***** Exercise material
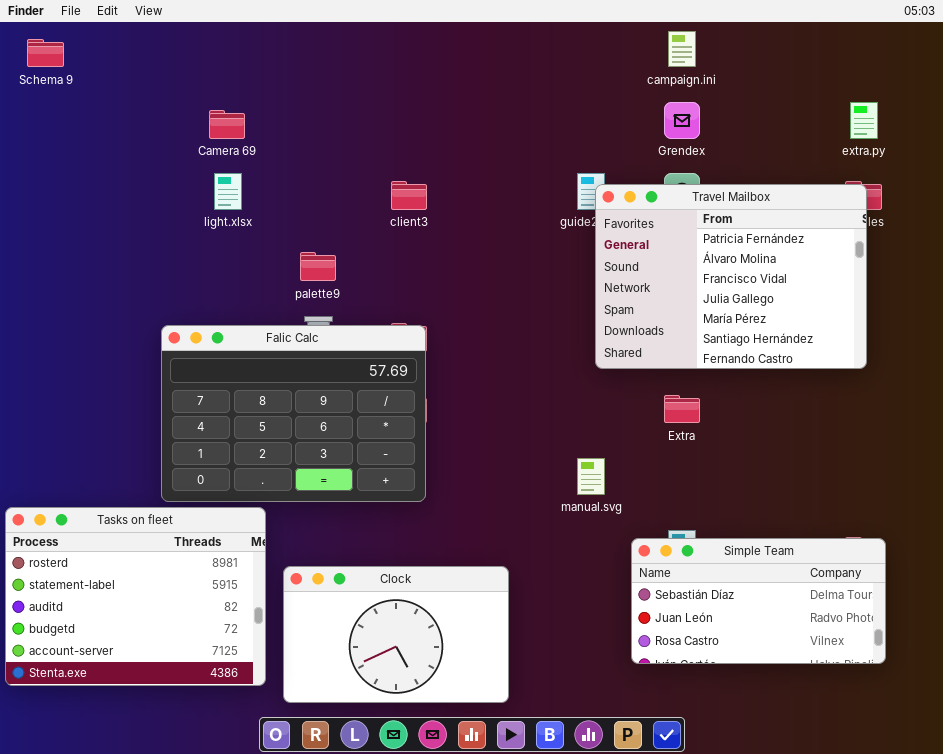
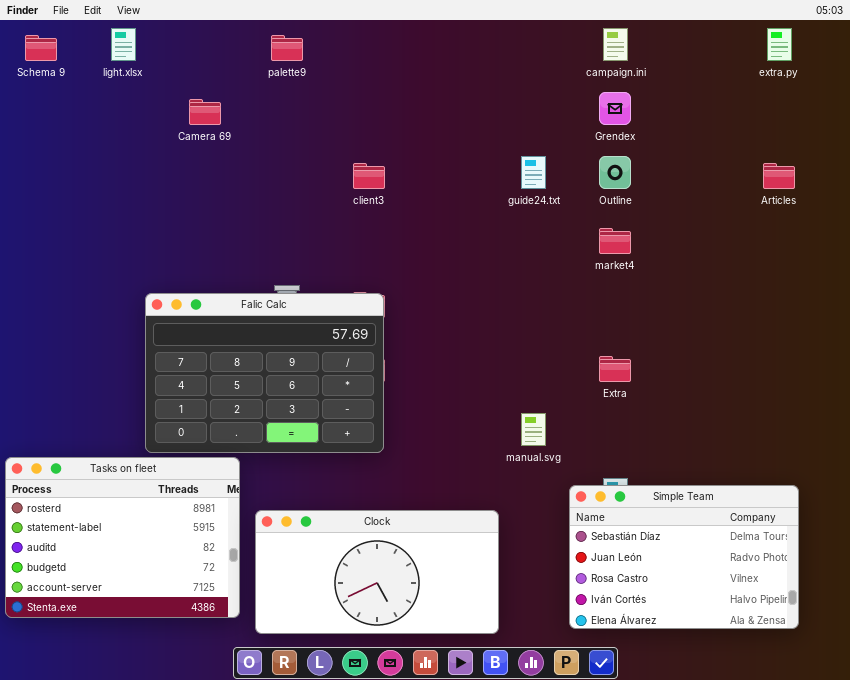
extra.py: [850,102,878,139] -> [767,28,792,61], moved
light.xlsx: [214,173,242,210] -> [111,28,136,61], moved
Travel Mailbox: [595,184,867,369] -> none, closed
palette9: [300,252,336,281] -> [271,35,303,61], moved
Simple Team: [631,538,886,664] -> [569,485,799,629], resized
Clock: [283,566,509,703] -> [255,510,499,634], resized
**********
• Task item: Please go through the entries and show every line with the word "moved".

• Answer section:
extra.py: [850,102,878,139] -> [767,28,792,61], moved
light.xlsx: [214,173,242,210] -> [111,28,136,61], moved
palette9: [300,252,336,281] -> [271,35,303,61], moved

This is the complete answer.